■ **What this task involves**
In the material below, find the line that contains "delete: klepsydra/biały (464 287)" and the line that contains "replace: kalkulator/pomarańczowy (449", then write out exactly those two lines and everything between them.

■ **Given entries**
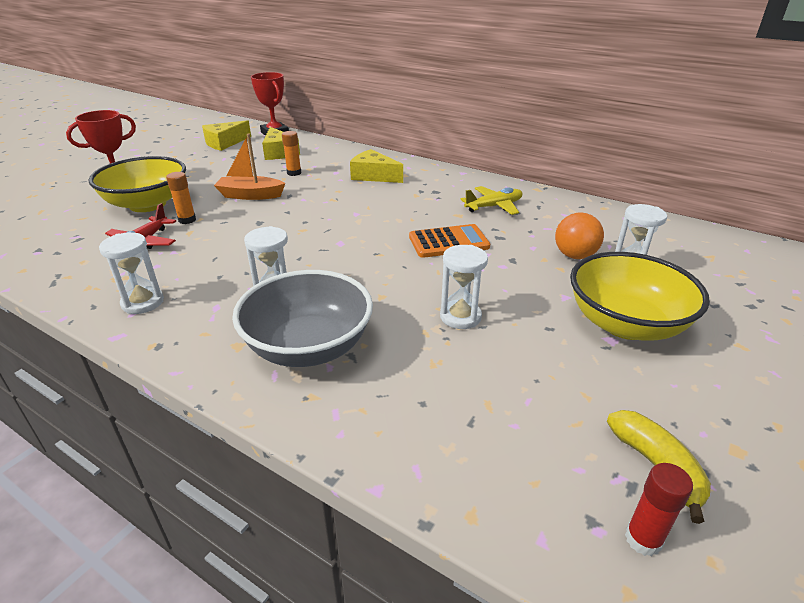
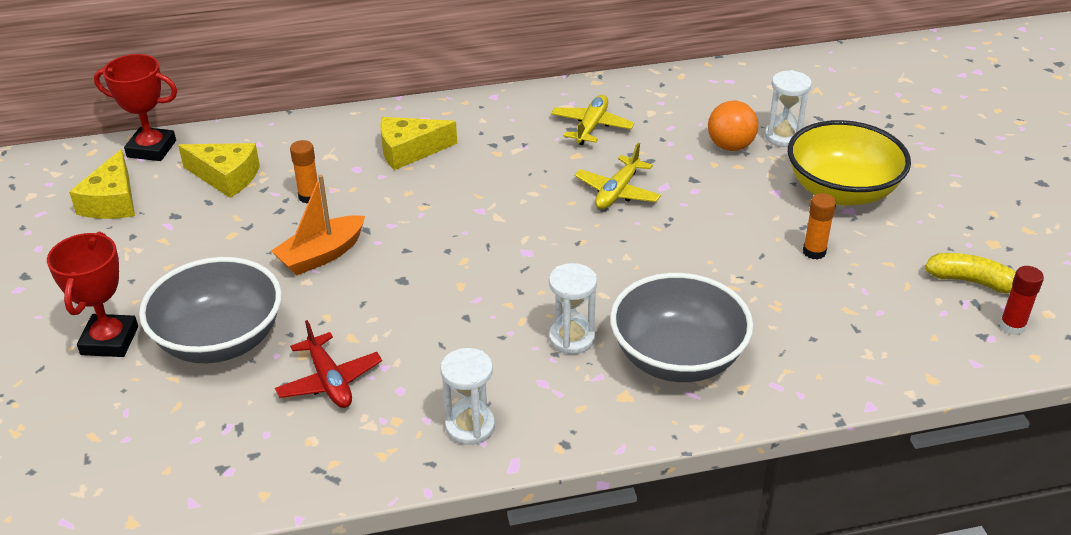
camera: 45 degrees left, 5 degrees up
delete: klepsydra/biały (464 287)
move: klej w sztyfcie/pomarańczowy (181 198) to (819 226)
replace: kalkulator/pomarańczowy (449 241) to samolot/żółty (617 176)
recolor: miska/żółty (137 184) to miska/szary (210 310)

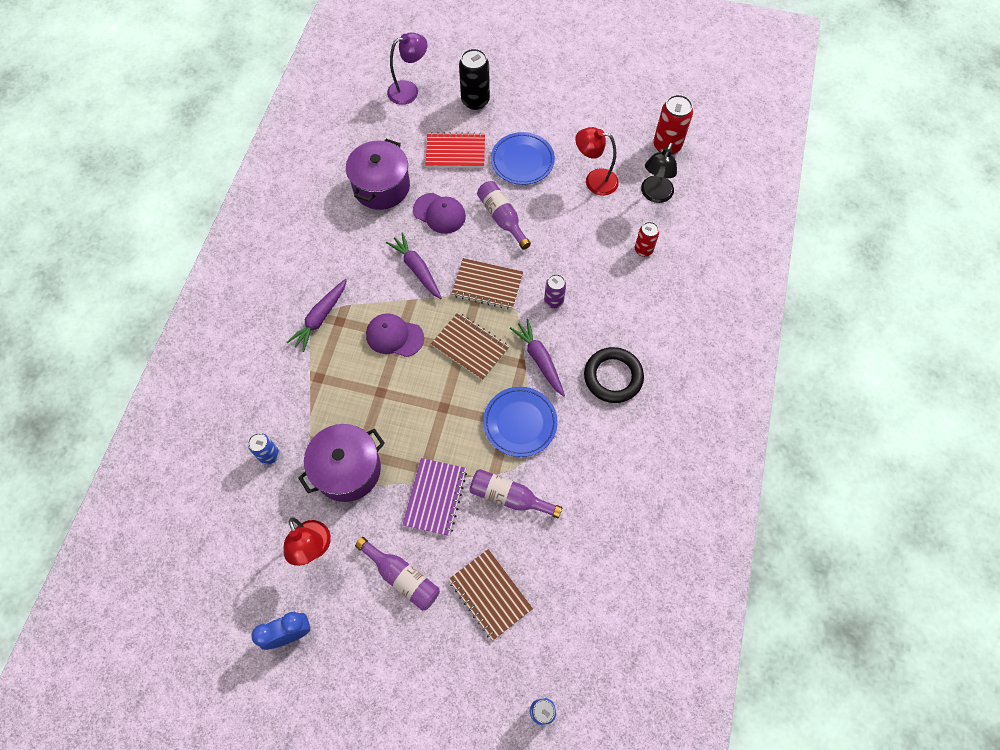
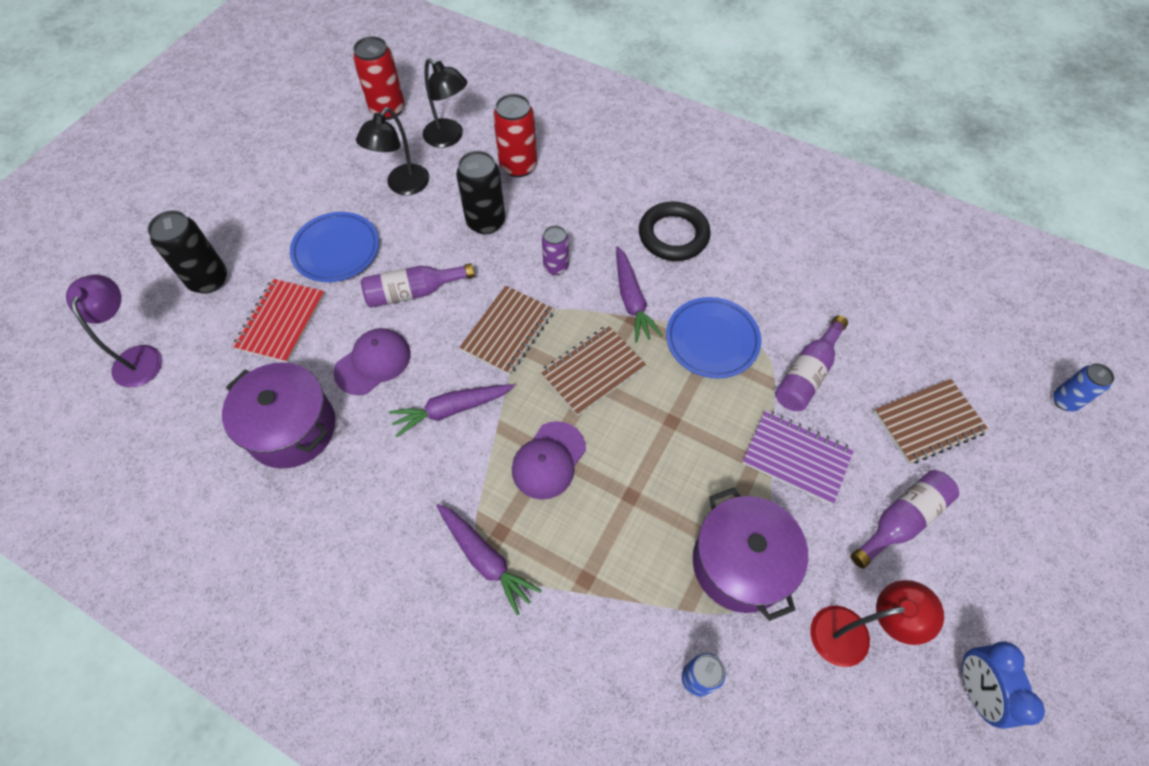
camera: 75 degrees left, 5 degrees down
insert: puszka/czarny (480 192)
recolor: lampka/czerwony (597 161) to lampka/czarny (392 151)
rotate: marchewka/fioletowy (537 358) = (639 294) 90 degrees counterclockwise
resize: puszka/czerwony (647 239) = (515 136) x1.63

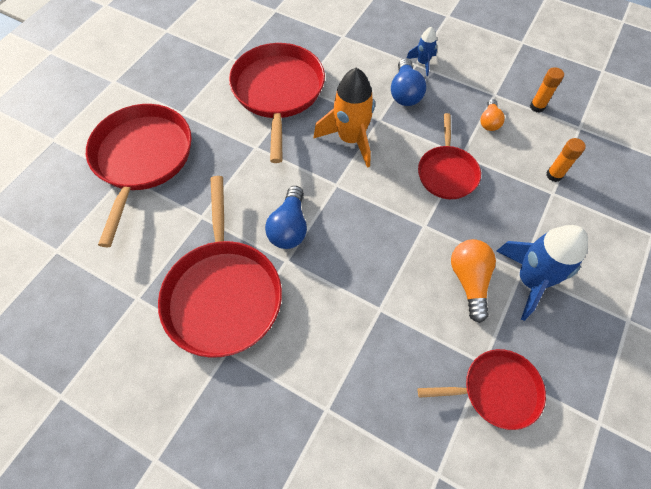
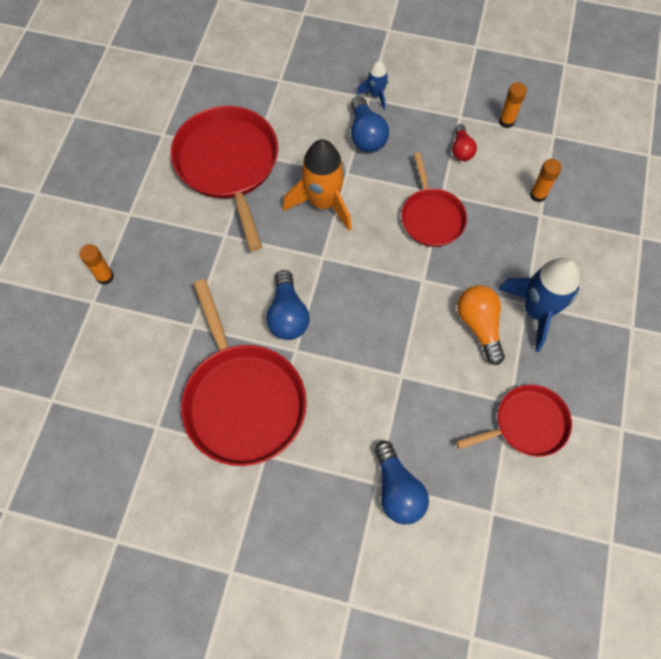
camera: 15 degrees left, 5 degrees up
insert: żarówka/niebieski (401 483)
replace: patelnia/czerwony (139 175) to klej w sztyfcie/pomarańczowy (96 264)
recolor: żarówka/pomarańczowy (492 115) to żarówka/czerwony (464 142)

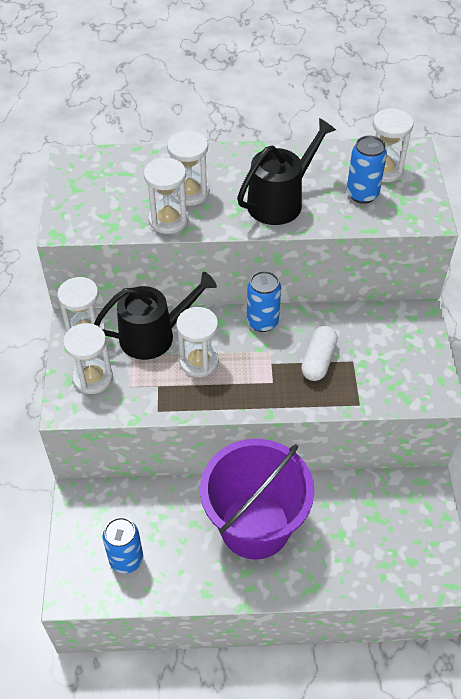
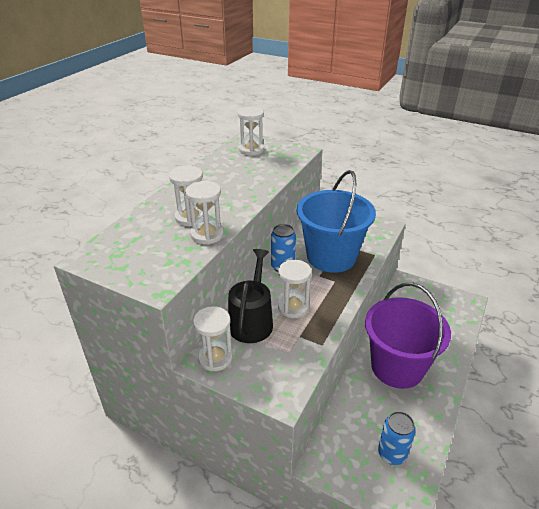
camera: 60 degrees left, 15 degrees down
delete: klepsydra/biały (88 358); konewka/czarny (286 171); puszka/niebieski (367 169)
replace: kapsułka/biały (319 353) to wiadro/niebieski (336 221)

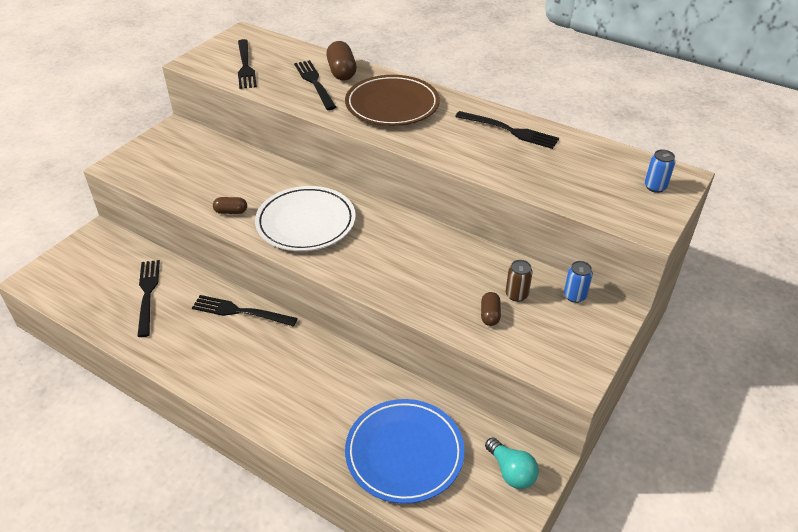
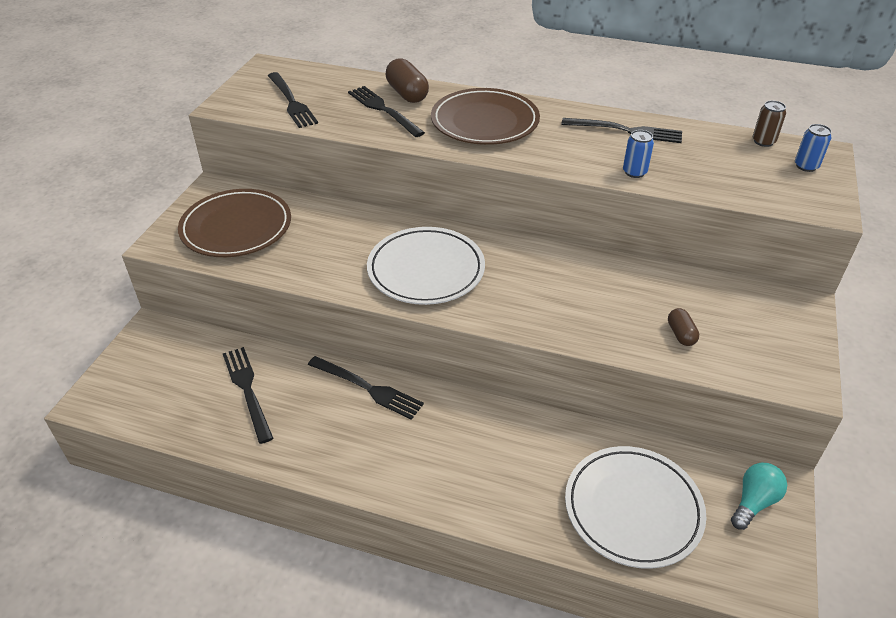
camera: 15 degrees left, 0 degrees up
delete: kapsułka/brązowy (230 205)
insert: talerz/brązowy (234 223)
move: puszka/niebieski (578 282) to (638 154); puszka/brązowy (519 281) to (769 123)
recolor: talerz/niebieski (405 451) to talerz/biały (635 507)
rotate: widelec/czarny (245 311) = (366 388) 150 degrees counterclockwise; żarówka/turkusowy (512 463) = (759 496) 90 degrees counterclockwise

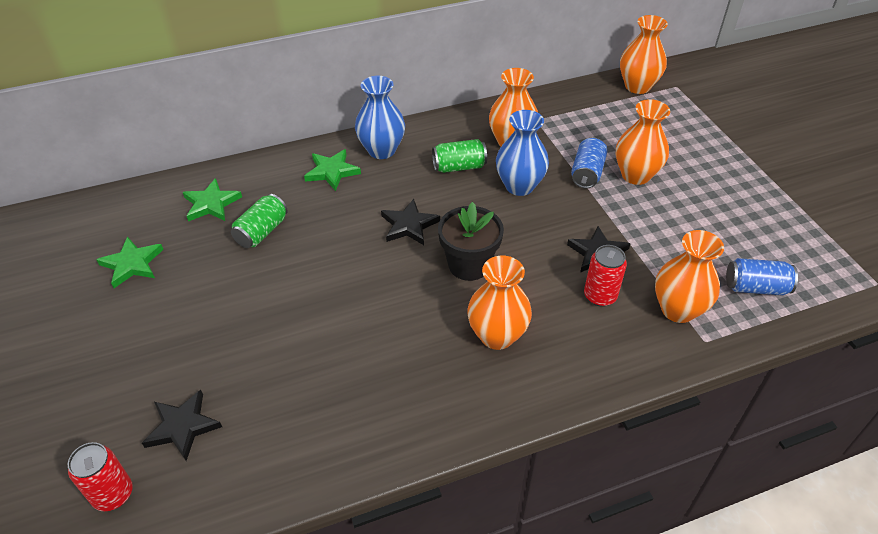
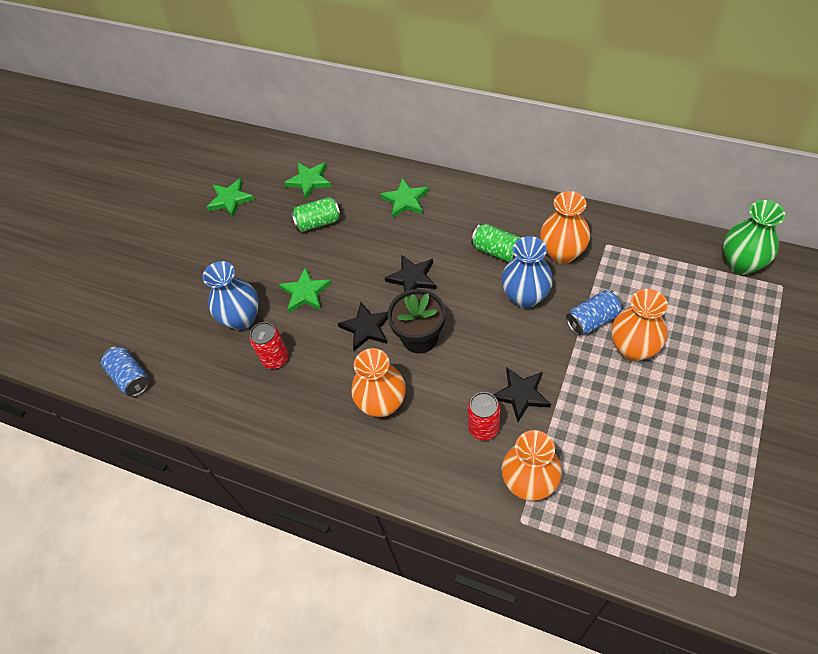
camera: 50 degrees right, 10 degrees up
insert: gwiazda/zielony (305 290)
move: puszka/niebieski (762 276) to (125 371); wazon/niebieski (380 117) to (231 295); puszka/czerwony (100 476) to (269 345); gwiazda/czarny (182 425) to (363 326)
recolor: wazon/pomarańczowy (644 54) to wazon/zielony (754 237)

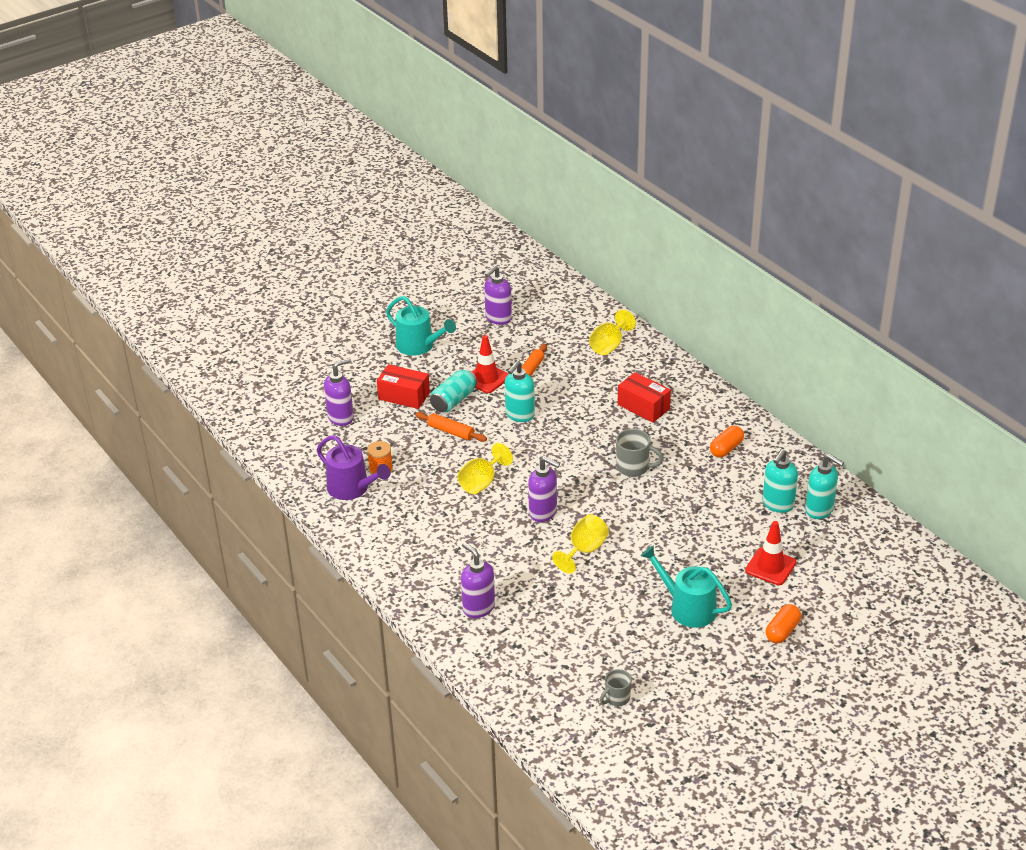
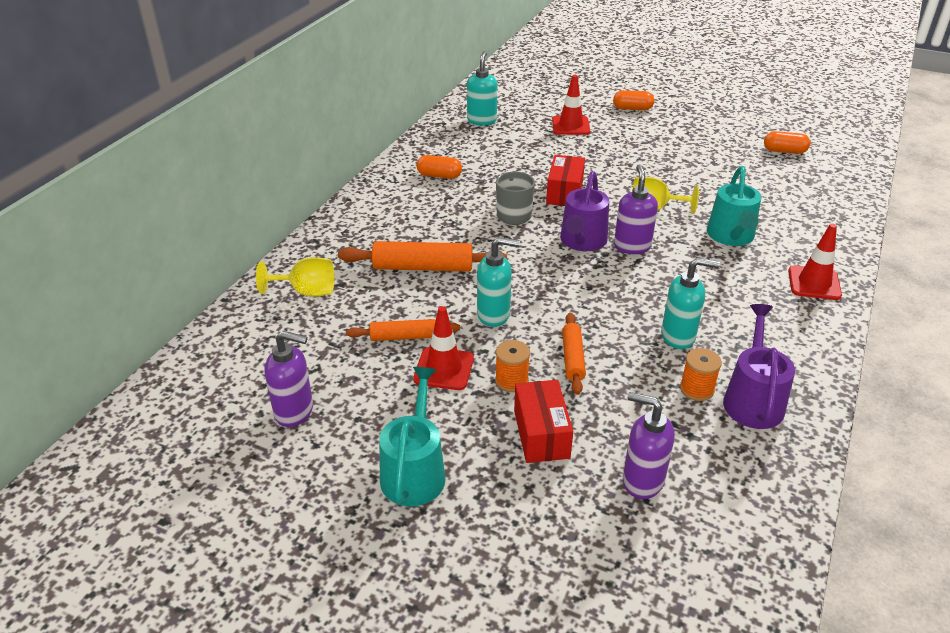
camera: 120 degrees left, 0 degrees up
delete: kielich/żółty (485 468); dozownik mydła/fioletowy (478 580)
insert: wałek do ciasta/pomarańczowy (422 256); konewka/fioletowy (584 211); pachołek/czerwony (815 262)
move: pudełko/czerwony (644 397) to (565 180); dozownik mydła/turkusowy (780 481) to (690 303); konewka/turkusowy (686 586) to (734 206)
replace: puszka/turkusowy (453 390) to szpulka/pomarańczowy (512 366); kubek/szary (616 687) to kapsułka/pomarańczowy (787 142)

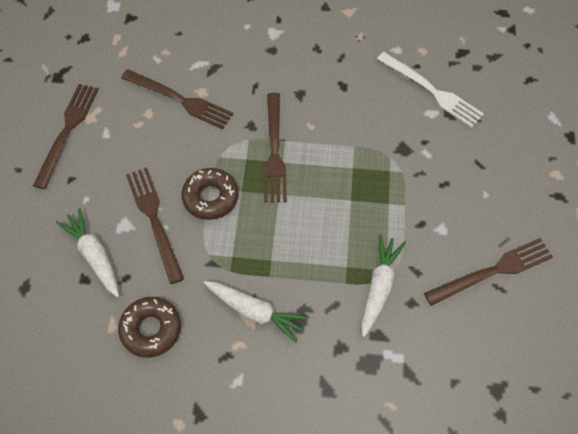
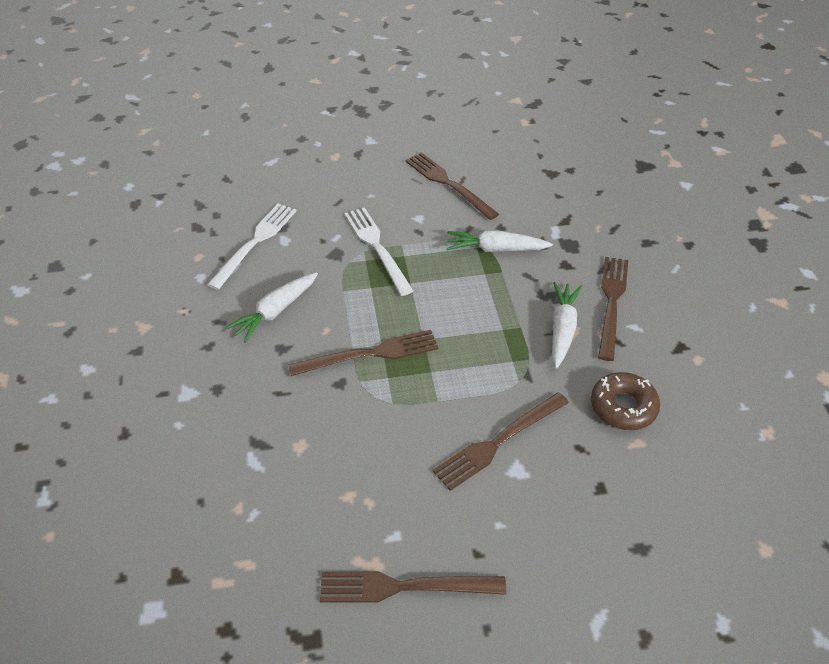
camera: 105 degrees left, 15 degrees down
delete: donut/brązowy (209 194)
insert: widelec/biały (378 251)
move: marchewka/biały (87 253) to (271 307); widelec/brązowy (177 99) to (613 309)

■ **Task response**
delete: klepsydra/biały (464 287)
move: klej w sztyfcie/pomarańczowy (181 198) to (819 226)
replace: kalkulator/pomarańczowy (449 241) to samolot/żółty (617 176)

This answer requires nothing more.